Directions for this task: Exclude the pictures, then repeat exactly each line from the one containing "brown circle: (670, 762)" to the final line of the records that follow.
-- Opening Marker --
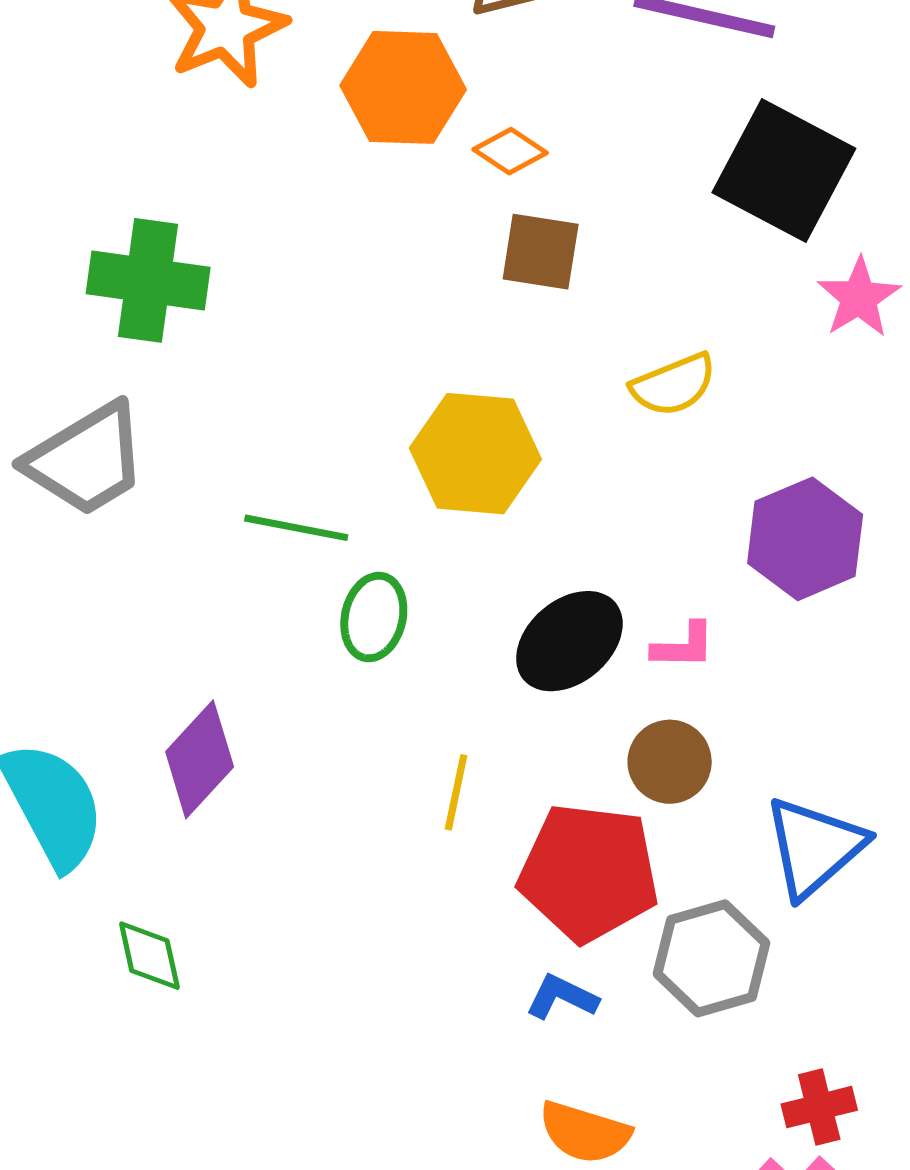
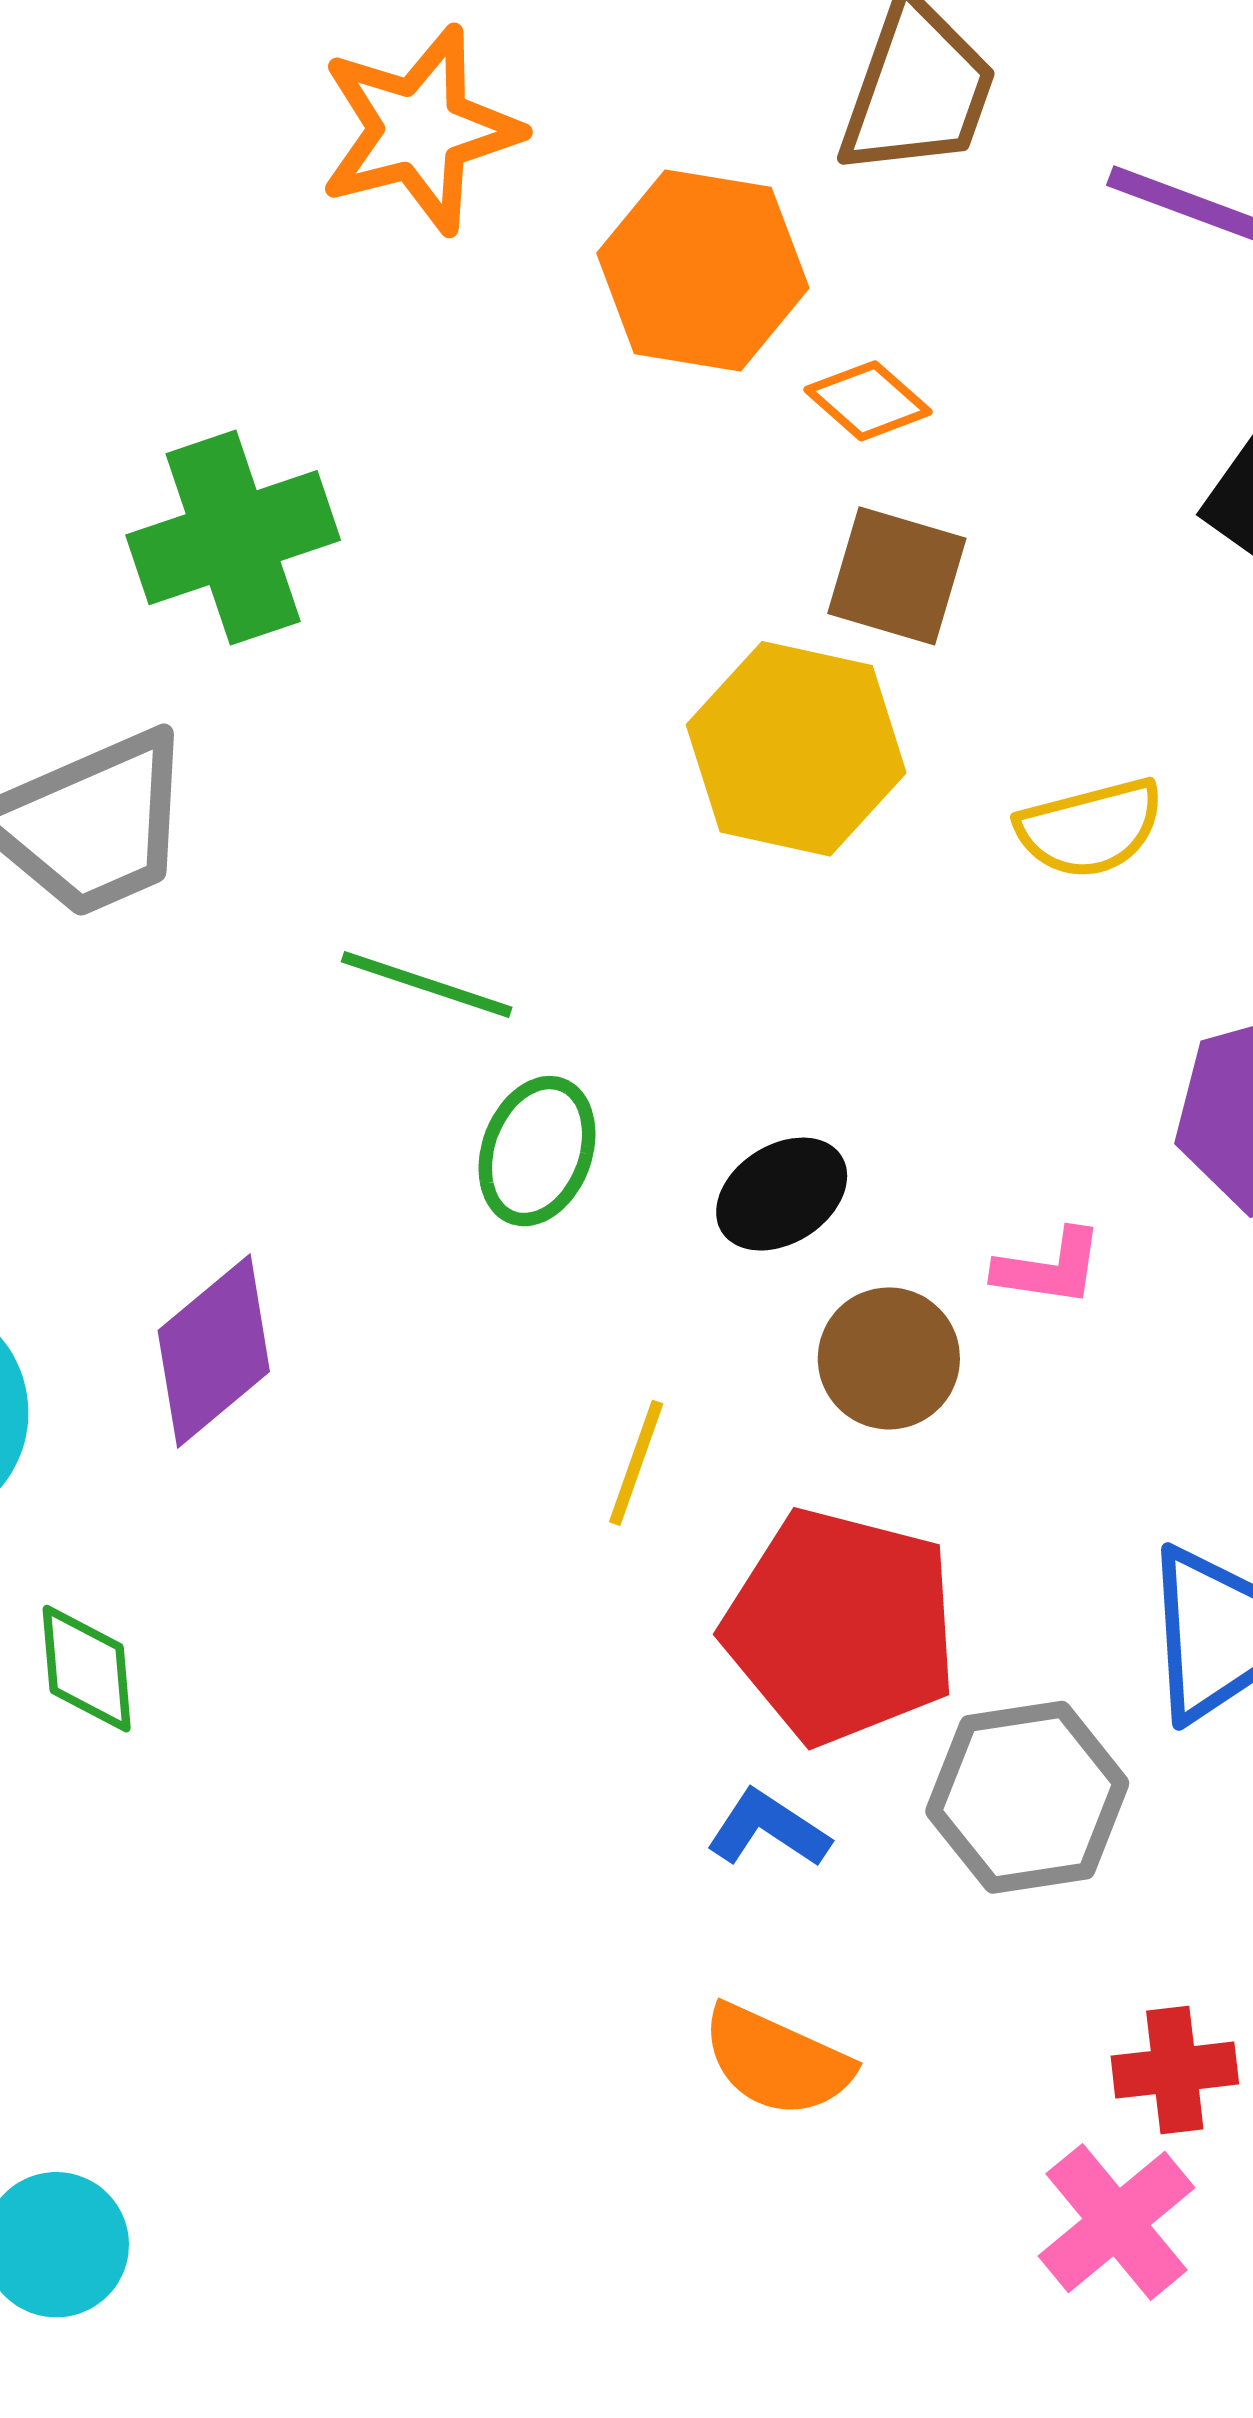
green cross: (148, 280) -> (233, 538), turned -34
yellow hexagon: (475, 454) -> (796, 749), moved
black ellipse: (569, 641) -> (782, 1194), moved, size x0.7
brown circle: (670, 762) -> (889, 1358), moved

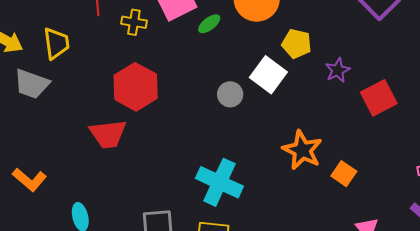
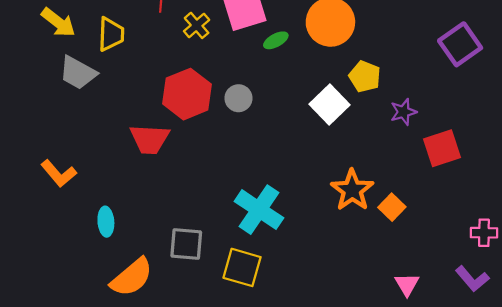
yellow cross: (134, 22) -> (197, 25), turned 30
gray circle: (230, 94) -> (238, 98), moved
orange square: (344, 174) -> (392, 207), moved

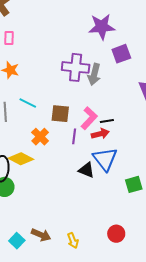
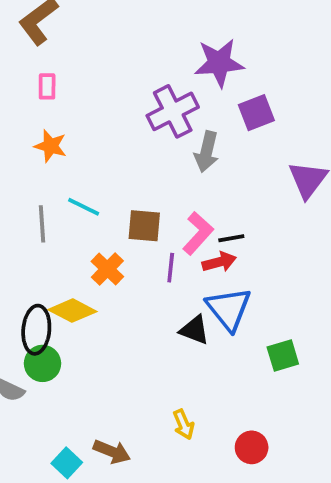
purple cross: (76, 67) -> (173, 111), moved, turned -32
yellow arrow: (73, 240) -> (184, 424), moved

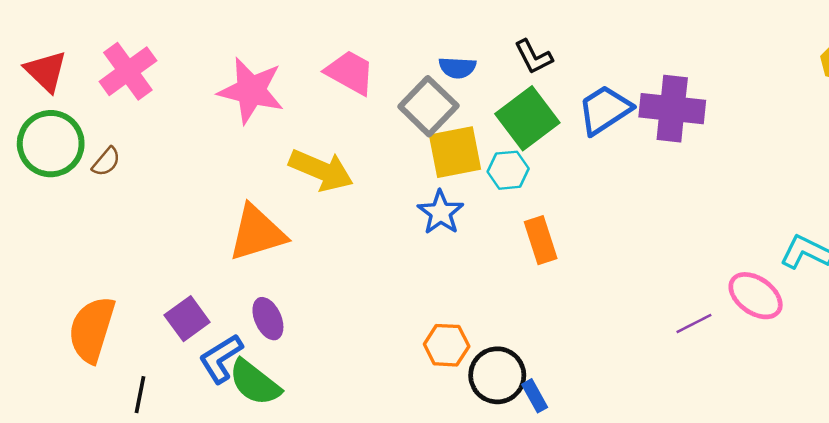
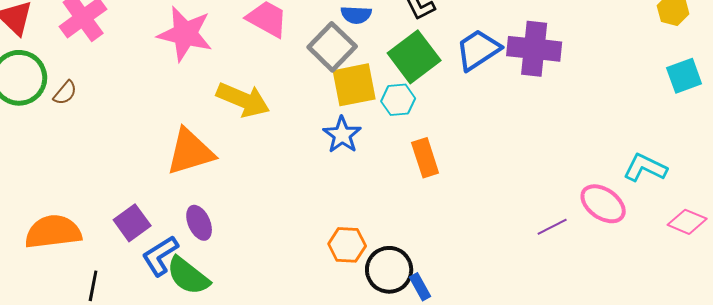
orange semicircle: (92, 329) -> (53, 232), turned 66

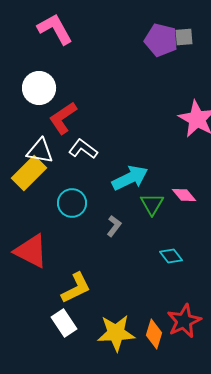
-- Closing Marker --
Solution to the exercise:
brown circle: (670, 762) -> (889, 1358), moved

yellow cross: (134, 22) -> (197, 25), turned 30
gray circle: (230, 94) -> (238, 98), moved
orange square: (344, 174) -> (392, 207), moved

purple cross: (76, 67) -> (173, 111), moved, turned -32
yellow arrow: (73, 240) -> (184, 424), moved

orange semicircle: (92, 329) -> (53, 232), turned 66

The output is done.